● ACTIVITY
Only a number is wanted: how many lines in the records below contain "flower"?

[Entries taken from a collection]
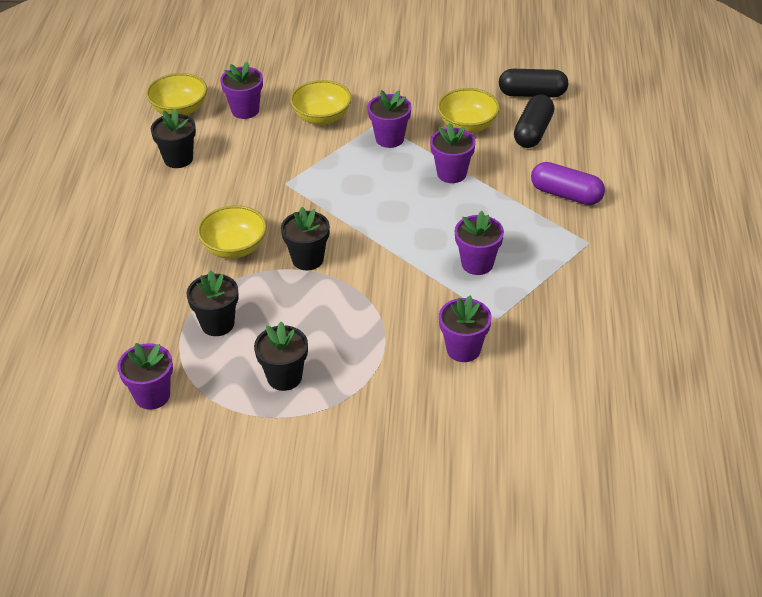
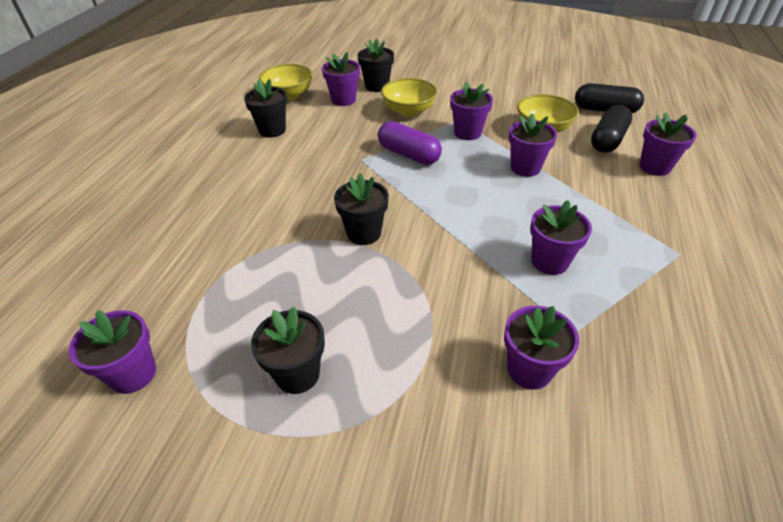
camera: 10 degrees right, 0 degrees up
(217, 324) = (245, 292): black flower pot -> black flower pot (377, 86)
(234, 248) = (293, 212): yellow bowl -> none
(566, 194) = (647, 200): purple capsule -> purple capsule (409, 154)
(576, 158) = (654, 167): none -> purple flower pot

● EXERCISE RESPONSE
2